**DIRECTIONS**: Which lines run from the line with "camera: 105 degrees left, 10 degrees down" through the line with "(389, 651) = (531, 184): brown" in the entries below? Print them exactly, both ends included, and nothing more.

**TASK MATERIAL**:
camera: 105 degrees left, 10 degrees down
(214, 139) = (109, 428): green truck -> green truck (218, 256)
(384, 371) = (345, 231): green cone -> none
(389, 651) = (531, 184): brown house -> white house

...

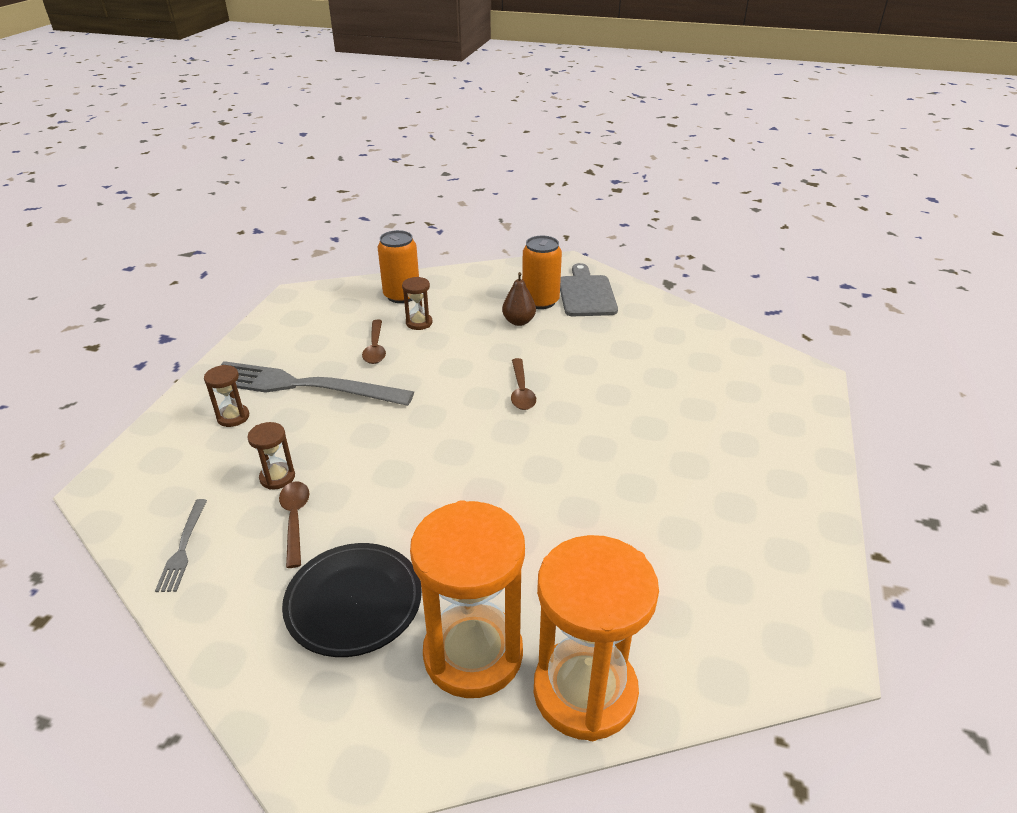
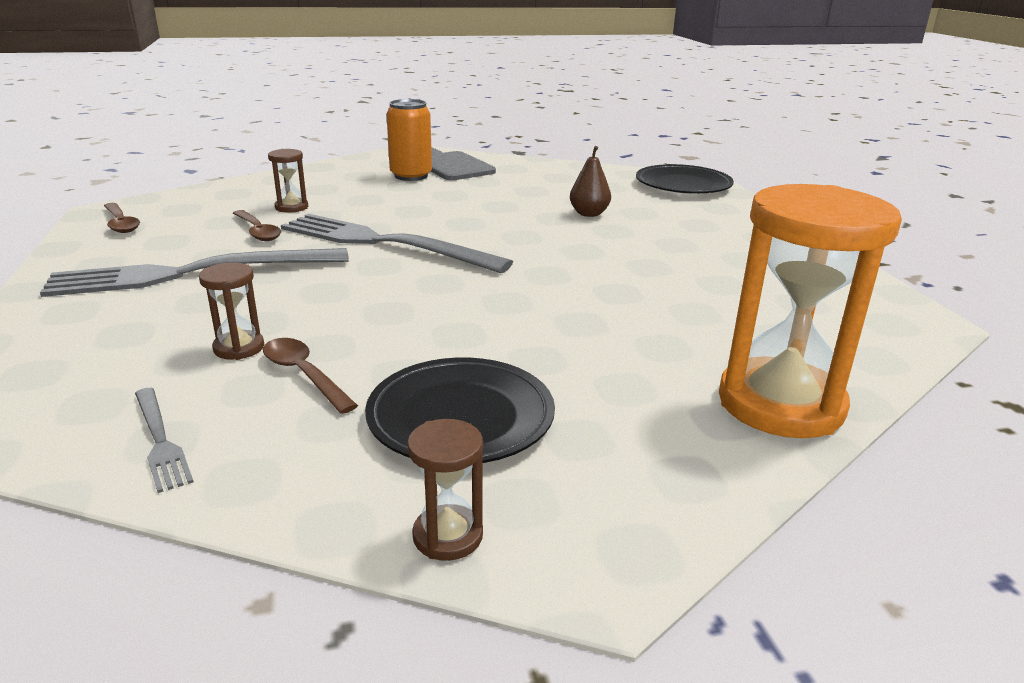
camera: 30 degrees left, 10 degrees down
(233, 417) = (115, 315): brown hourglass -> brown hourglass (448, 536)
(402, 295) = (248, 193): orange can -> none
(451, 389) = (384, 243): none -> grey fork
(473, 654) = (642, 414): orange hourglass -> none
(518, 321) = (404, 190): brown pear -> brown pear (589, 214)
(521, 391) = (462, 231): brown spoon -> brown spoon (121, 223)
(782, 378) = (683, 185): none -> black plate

**SOLUTION**:
camera: 105 degrees left, 10 degrees down
(214, 139) = (109, 428): green truck -> green truck (218, 256)
(384, 371) = (345, 231): green cone -> none
(389, 651) = (531, 184): brown house -> white house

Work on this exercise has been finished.